» WHAT NEEDS TO BE DONE:
Once the line holding "L1: none -> 100mH (+3V3, U1/in-)" is written out, stop; begin at the first line of the material below and retype exactly, dropping pictures.

» RECORD EXTRACTS:
########################################

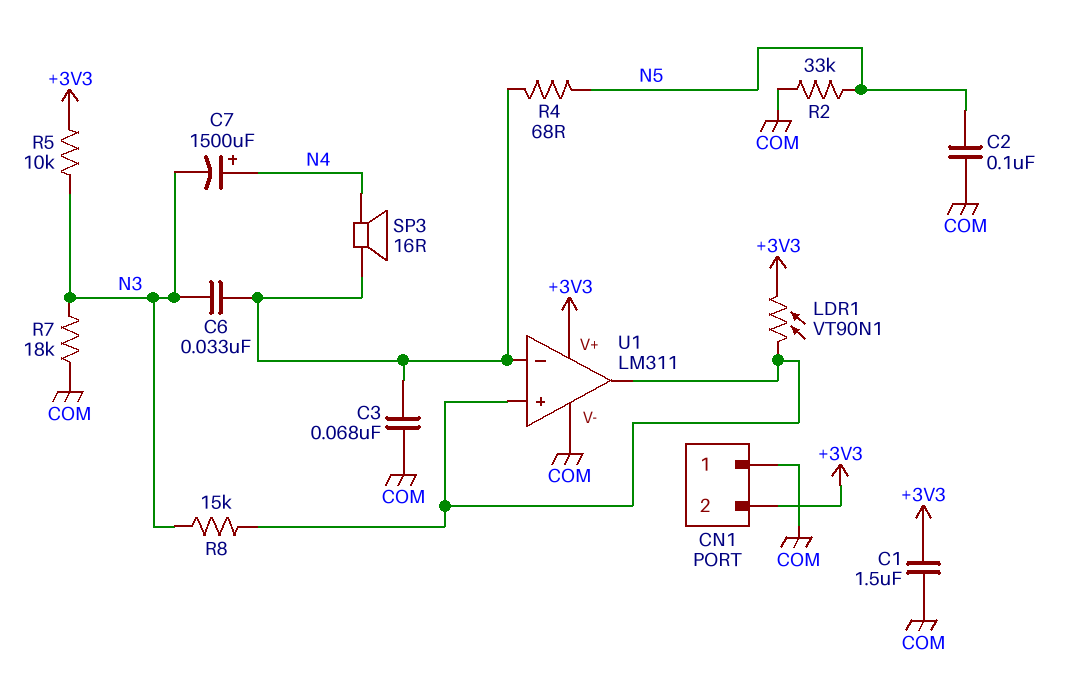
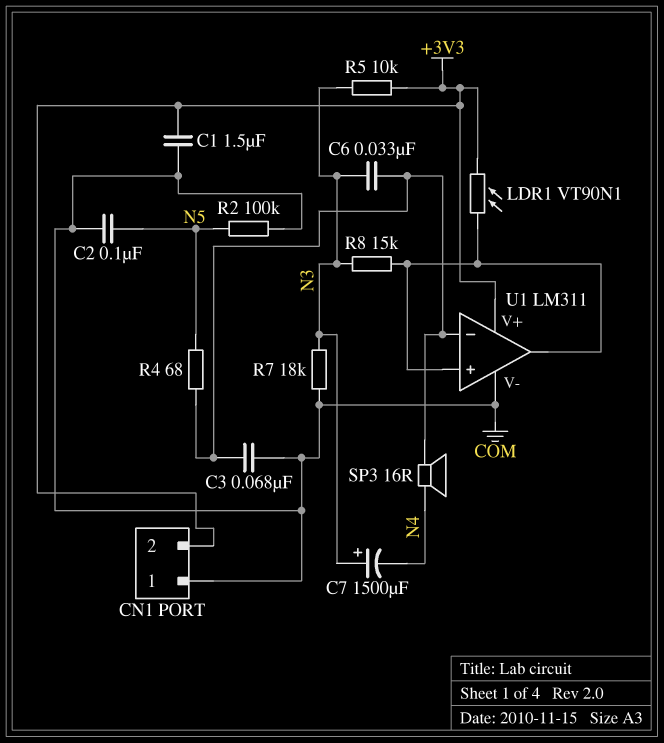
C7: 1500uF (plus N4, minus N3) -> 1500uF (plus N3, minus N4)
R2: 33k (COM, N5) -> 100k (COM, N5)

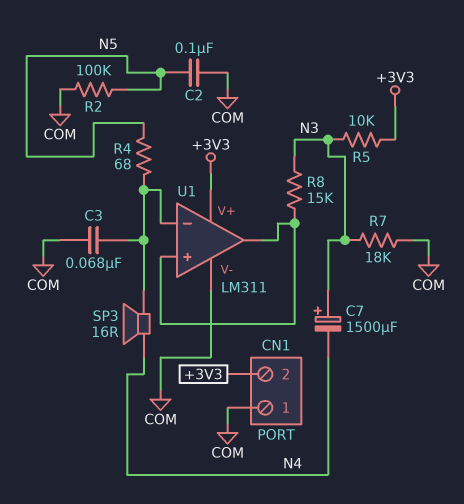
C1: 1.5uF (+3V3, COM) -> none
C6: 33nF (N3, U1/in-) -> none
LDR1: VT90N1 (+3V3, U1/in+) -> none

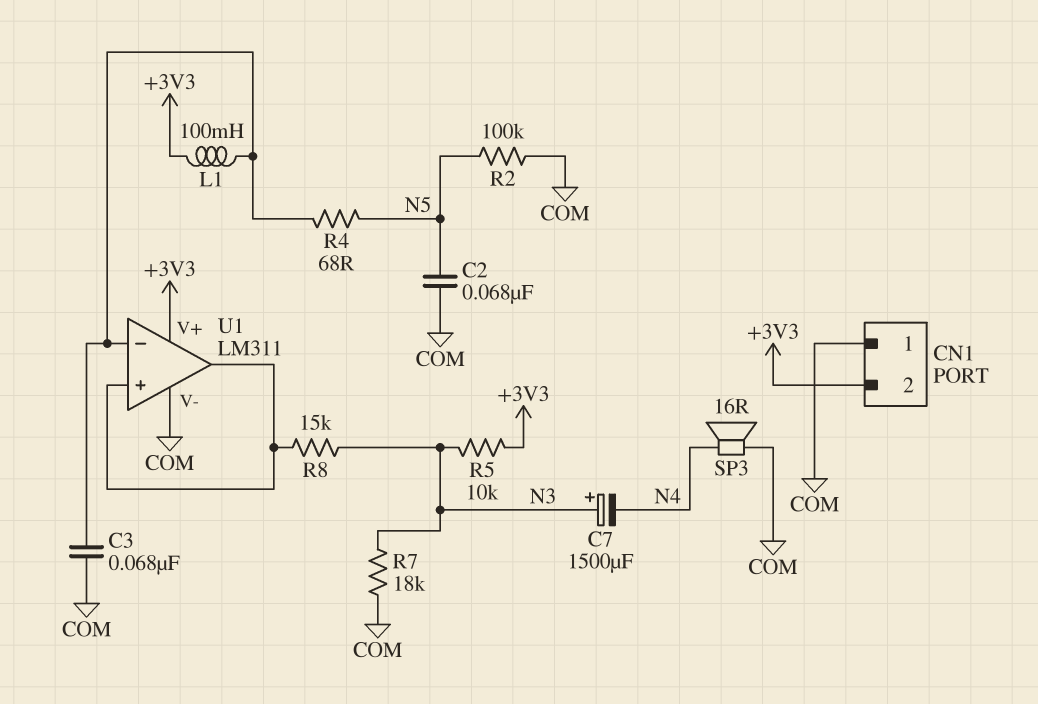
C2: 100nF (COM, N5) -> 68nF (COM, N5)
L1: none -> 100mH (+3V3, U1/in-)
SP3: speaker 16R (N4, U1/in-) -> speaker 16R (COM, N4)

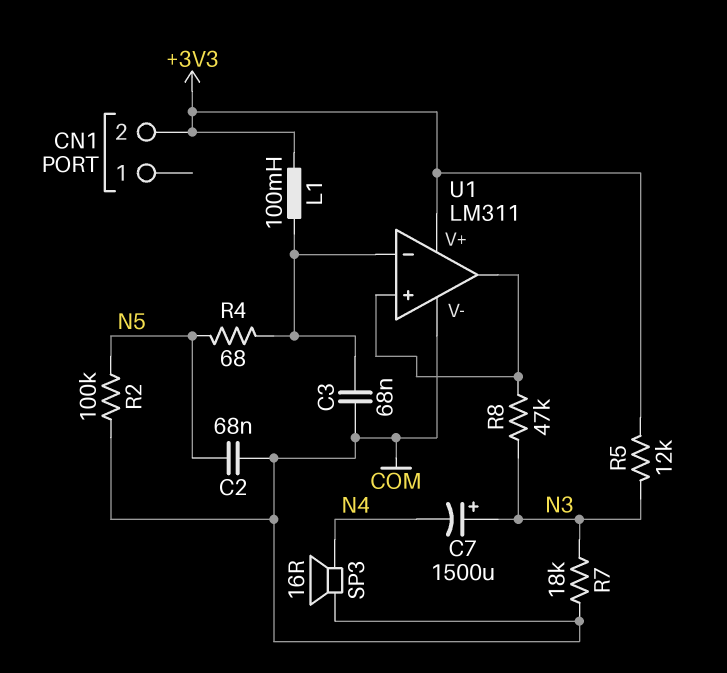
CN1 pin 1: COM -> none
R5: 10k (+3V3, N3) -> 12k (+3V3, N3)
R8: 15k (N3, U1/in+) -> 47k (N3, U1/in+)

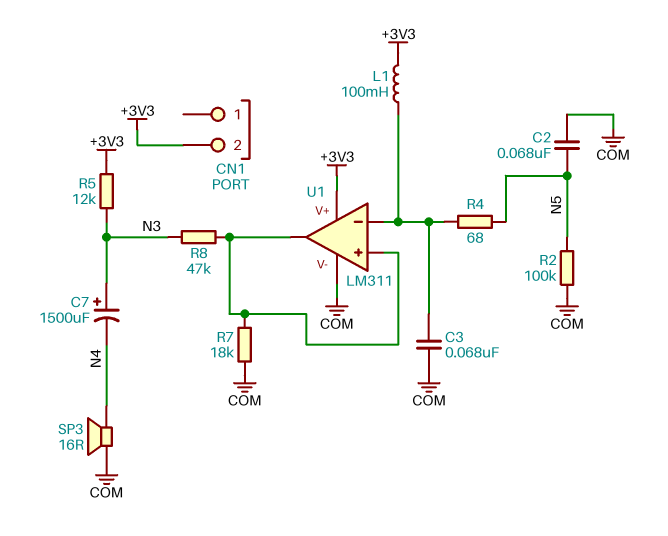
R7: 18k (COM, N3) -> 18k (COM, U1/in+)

########################################

» TASK OUTPUT:
C7: 1500uF (plus N4, minus N3) -> 1500uF (plus N3, minus N4)
R2: 33k (COM, N5) -> 100k (COM, N5)

C1: 1.5uF (+3V3, COM) -> none
C6: 33nF (N3, U1/in-) -> none
LDR1: VT90N1 (+3V3, U1/in+) -> none

C2: 100nF (COM, N5) -> 68nF (COM, N5)
L1: none -> 100mH (+3V3, U1/in-)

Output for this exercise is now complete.